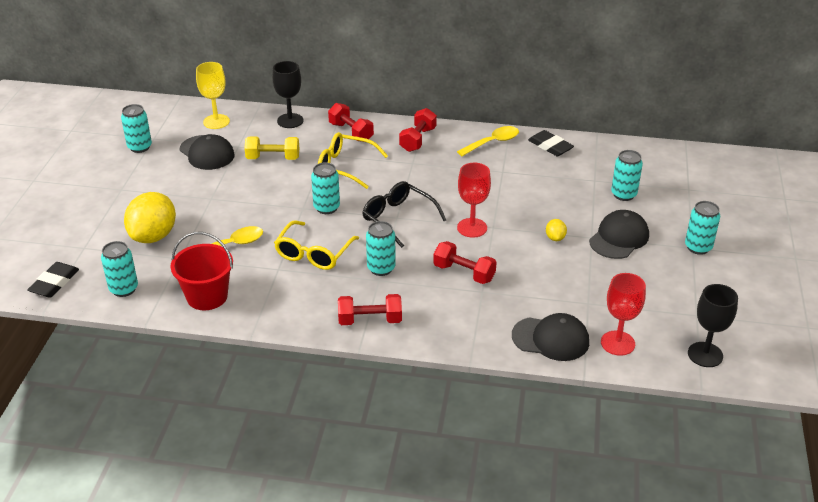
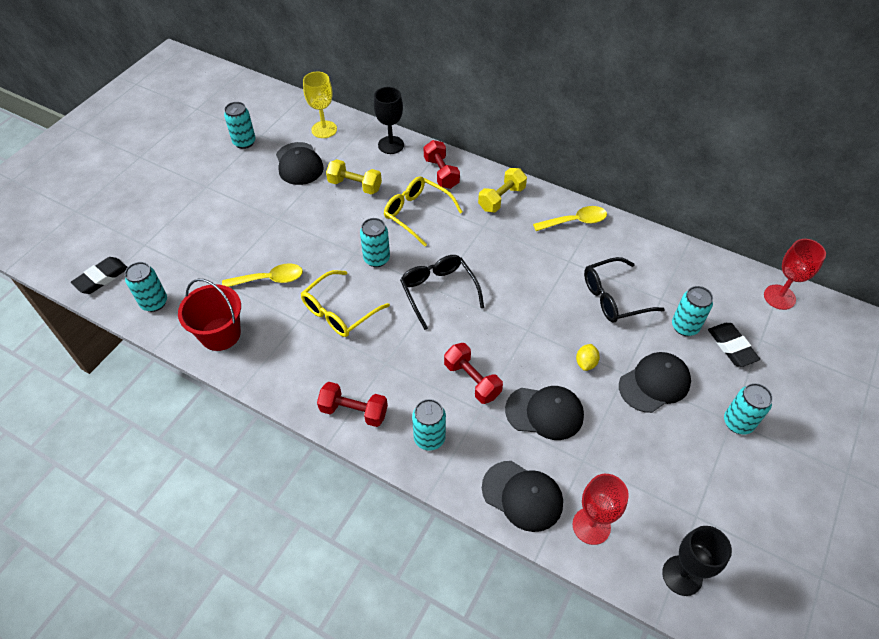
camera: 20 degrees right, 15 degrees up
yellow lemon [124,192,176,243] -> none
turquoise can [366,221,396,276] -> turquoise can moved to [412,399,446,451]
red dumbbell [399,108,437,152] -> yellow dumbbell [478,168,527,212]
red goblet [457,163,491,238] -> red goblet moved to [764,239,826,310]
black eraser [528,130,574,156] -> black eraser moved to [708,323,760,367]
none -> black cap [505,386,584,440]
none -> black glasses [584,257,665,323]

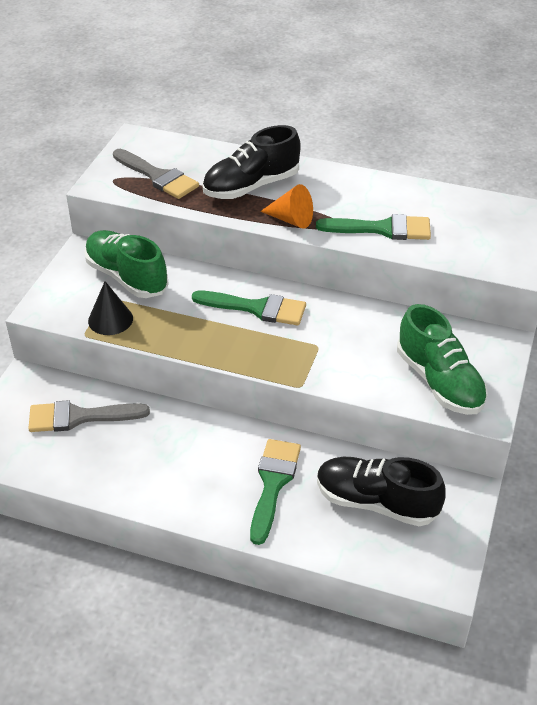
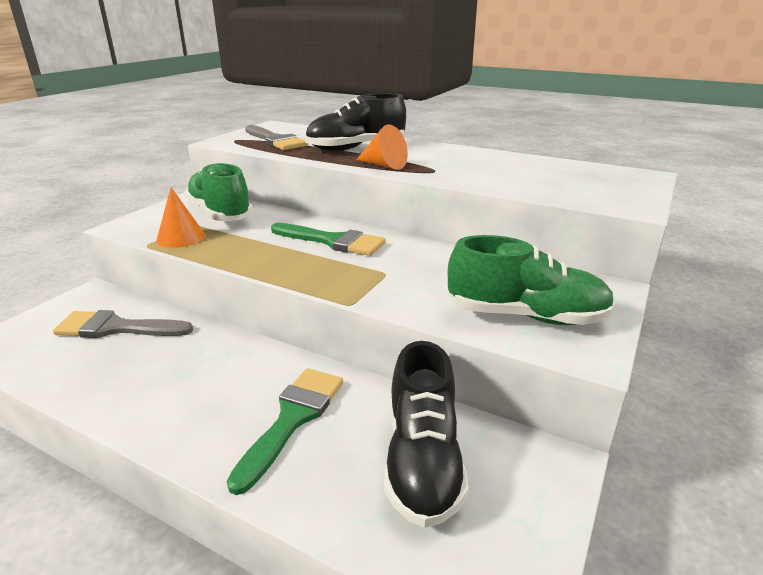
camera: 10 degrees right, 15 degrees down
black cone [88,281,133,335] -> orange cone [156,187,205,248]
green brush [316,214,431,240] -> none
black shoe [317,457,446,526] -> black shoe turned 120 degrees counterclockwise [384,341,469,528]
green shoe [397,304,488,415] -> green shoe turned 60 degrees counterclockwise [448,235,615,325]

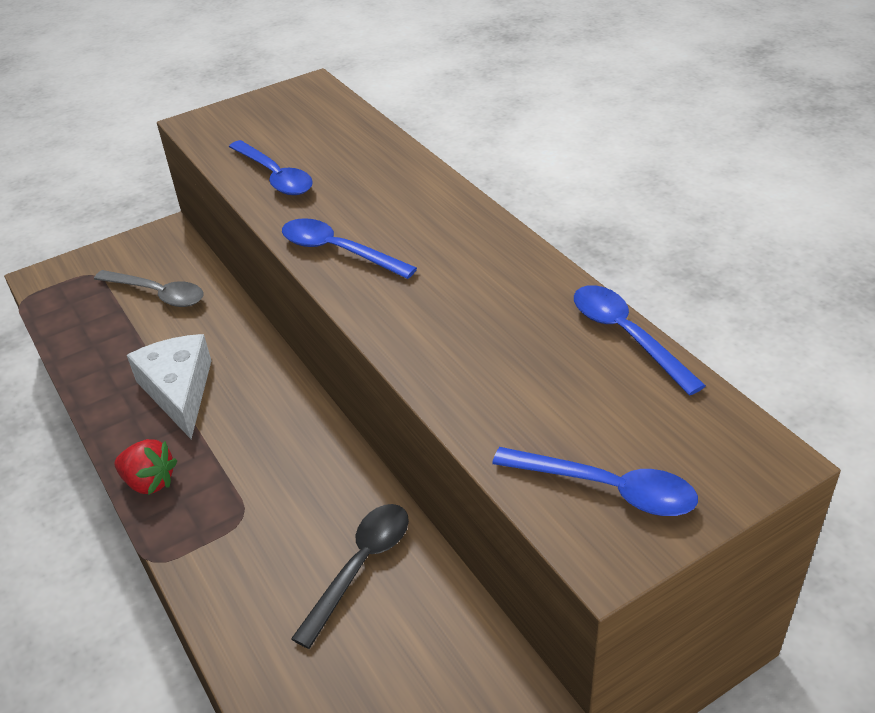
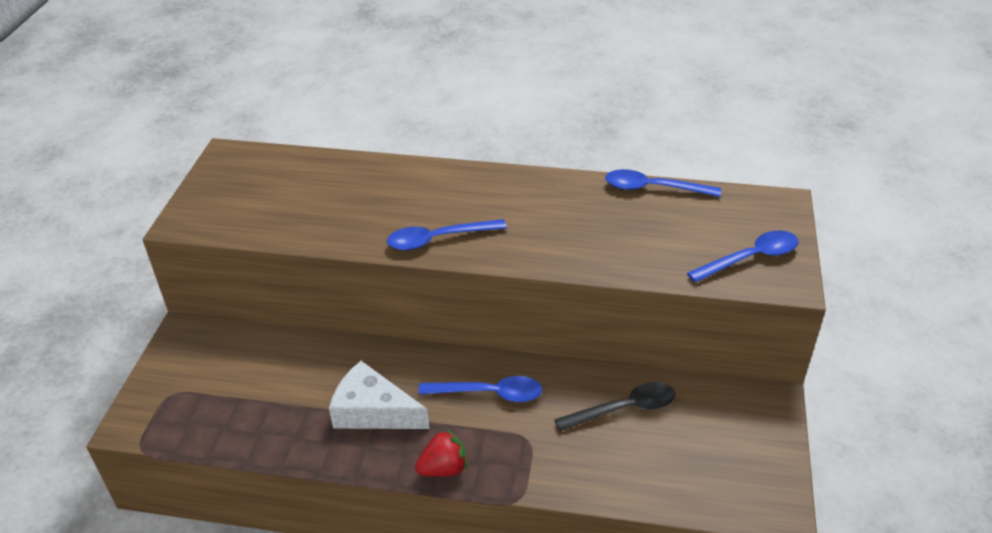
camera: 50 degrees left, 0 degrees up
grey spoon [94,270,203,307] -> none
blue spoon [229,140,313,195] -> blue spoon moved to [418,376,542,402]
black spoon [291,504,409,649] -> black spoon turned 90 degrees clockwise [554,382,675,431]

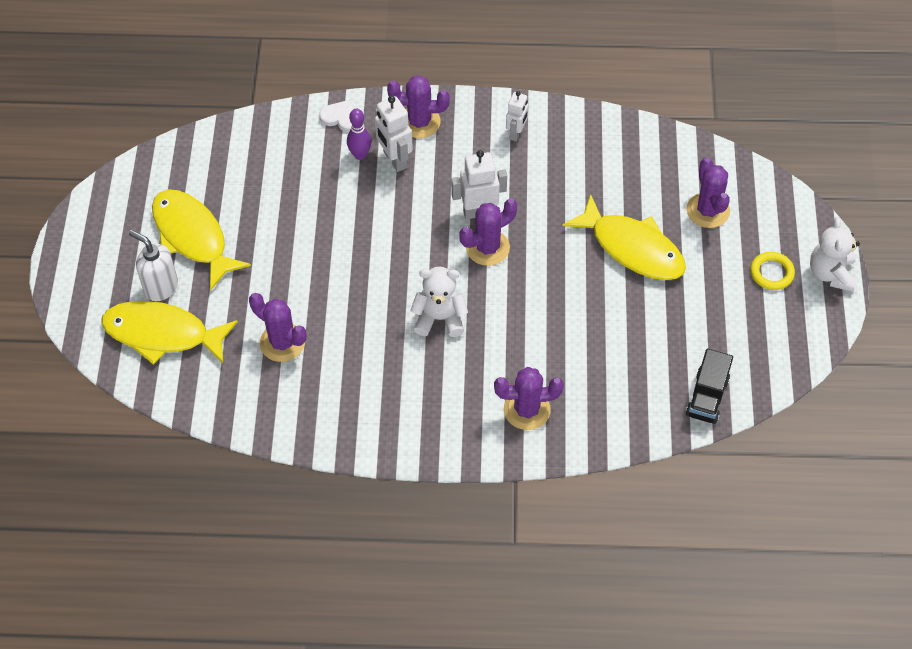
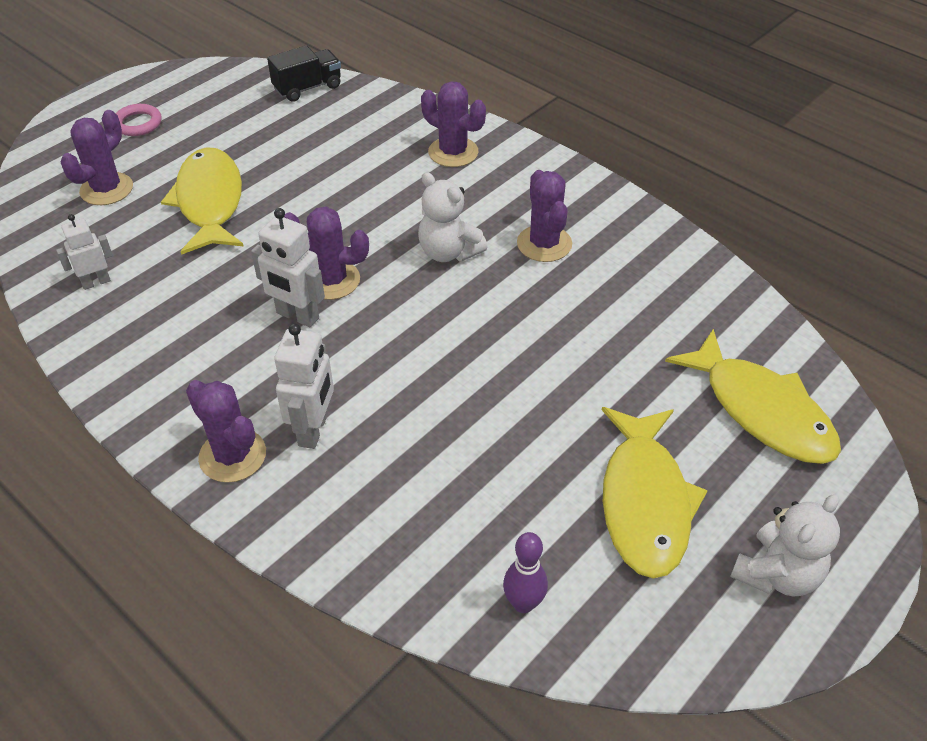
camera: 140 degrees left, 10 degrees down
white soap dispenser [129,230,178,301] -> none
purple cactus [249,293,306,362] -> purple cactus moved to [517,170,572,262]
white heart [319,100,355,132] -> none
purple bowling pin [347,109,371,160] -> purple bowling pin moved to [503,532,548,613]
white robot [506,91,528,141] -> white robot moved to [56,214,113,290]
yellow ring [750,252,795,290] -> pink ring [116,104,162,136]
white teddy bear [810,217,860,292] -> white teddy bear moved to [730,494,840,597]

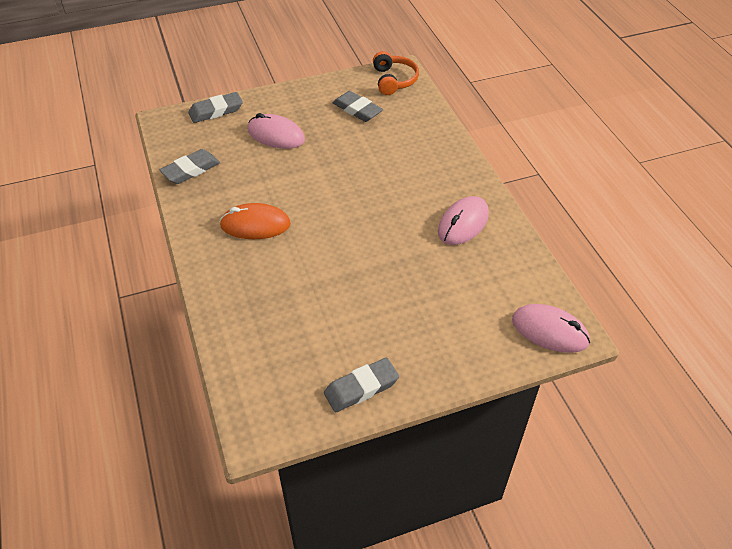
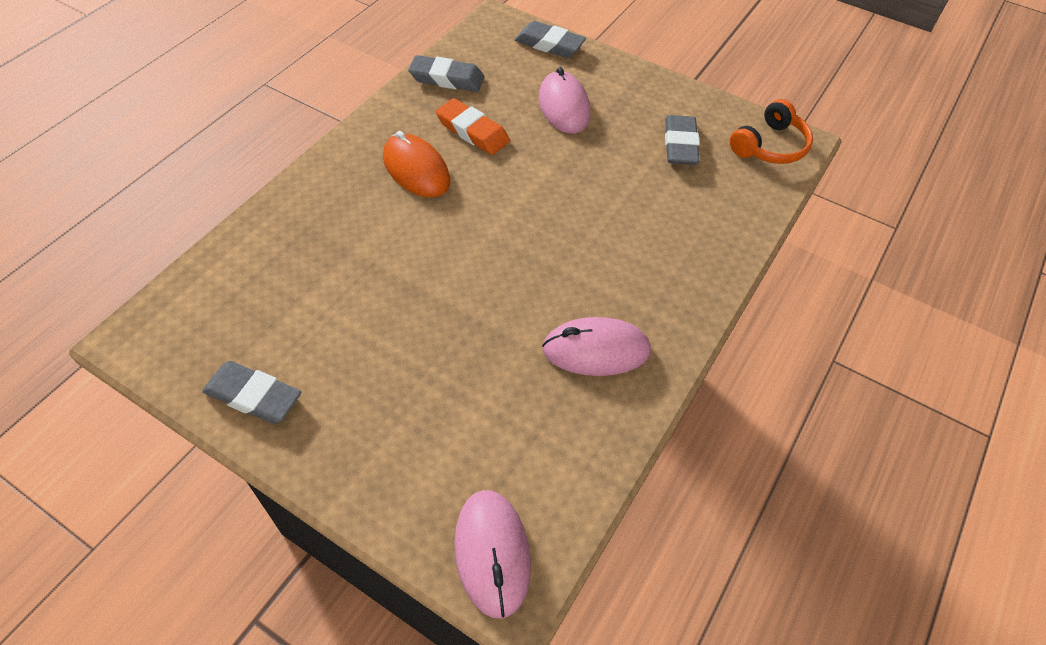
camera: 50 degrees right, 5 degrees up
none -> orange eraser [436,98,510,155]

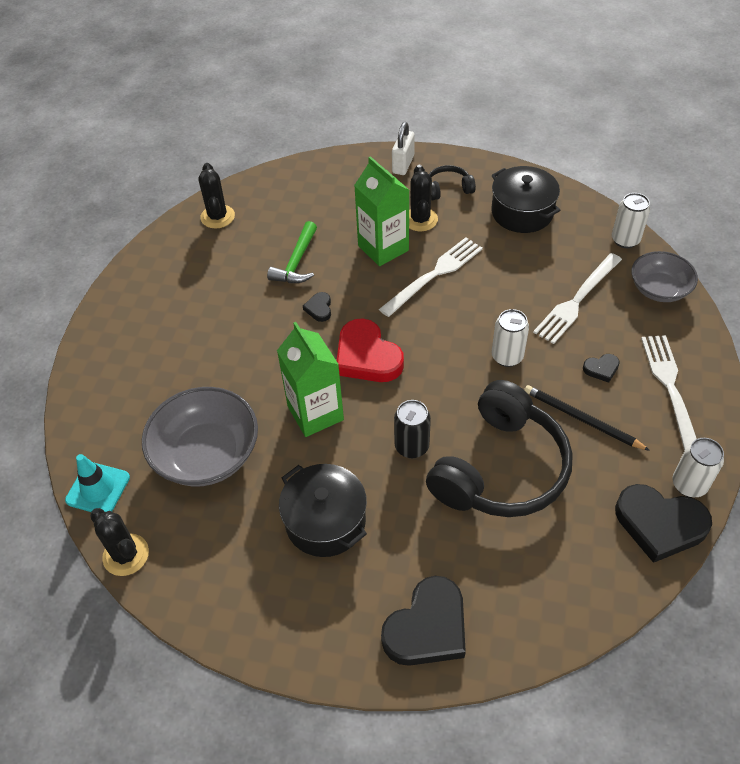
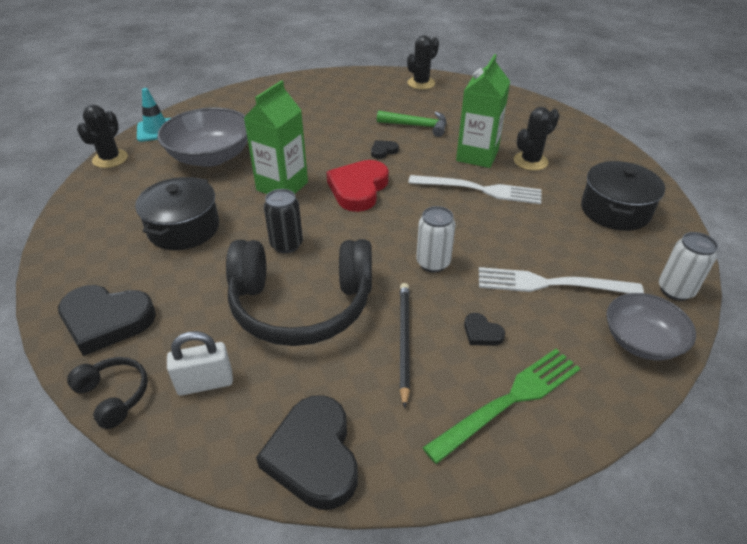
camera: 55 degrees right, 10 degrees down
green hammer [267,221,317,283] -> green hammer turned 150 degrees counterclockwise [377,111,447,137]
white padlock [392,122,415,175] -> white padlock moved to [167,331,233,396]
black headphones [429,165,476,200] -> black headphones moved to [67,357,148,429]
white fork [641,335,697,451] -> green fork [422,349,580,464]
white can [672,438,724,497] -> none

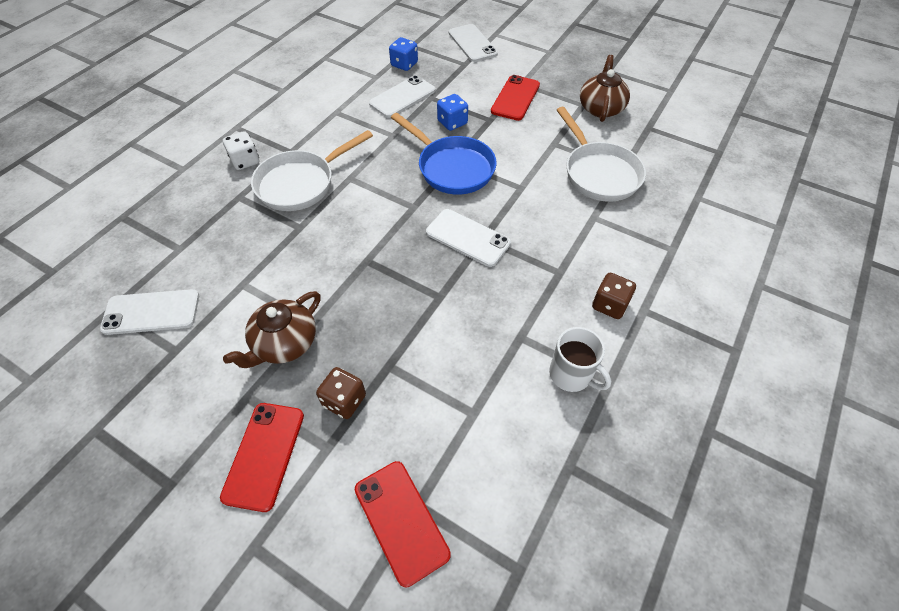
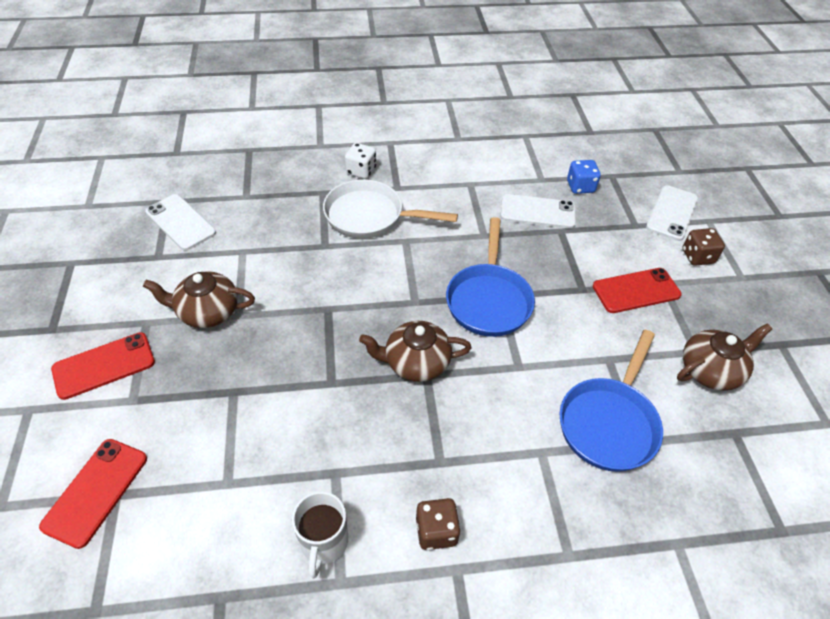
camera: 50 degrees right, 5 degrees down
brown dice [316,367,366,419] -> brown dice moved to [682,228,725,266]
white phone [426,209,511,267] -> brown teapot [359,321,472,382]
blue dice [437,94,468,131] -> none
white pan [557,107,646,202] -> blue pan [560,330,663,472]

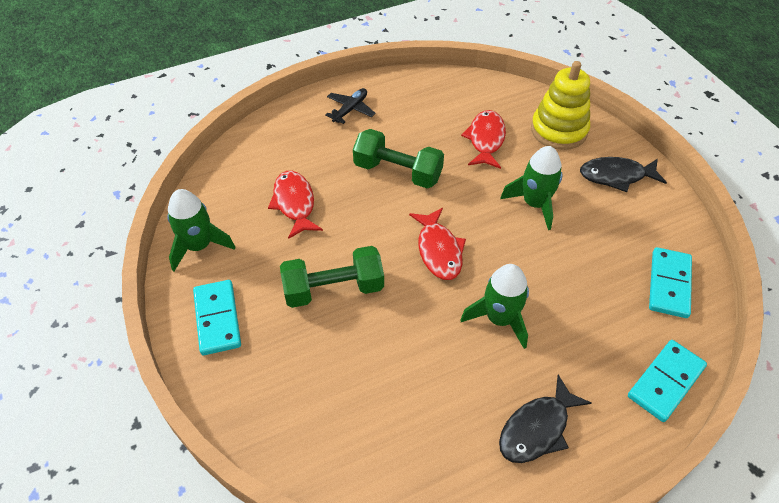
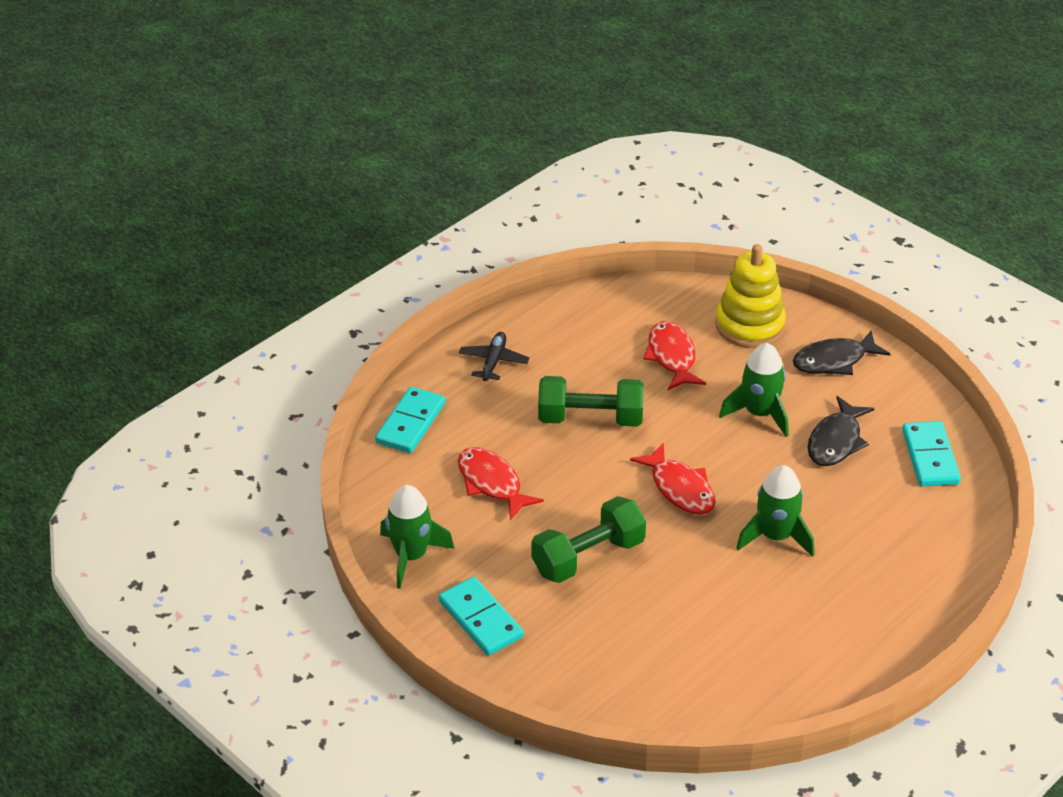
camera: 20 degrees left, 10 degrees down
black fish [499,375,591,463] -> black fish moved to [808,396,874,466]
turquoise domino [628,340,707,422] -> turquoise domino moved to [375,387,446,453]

_ASSIGNED TASK_
The copy should hold exactly the lines above from the one with "white teddy bear [810,217,860,292]" through the one with "brown dice [316,367,366,419]", both ends counted, and no pictures at all.

_ANSWER TO THE PROBLEM_
white teddy bear [810,217,860,292] -> white teddy bear moved to [730,494,840,597]

camera: 50 degrees right, 5 degrees up
none -> orange eraser [436,98,510,155]

camera: 55 degrees right, 10 degrees down
green hammer [267,221,317,283] -> green hammer turned 150 degrees counterclockwise [377,111,447,137]
white padlock [392,122,415,175] -> white padlock moved to [167,331,233,396]
black headphones [429,165,476,200] -> black headphones moved to [67,357,148,429]
white fork [641,335,697,451] -> green fork [422,349,580,464]
white can [672,438,724,497] -> none

camera: 50 degrees right, 5 degrees down
brown dice [316,367,366,419] -> brown dice moved to [682,228,725,266]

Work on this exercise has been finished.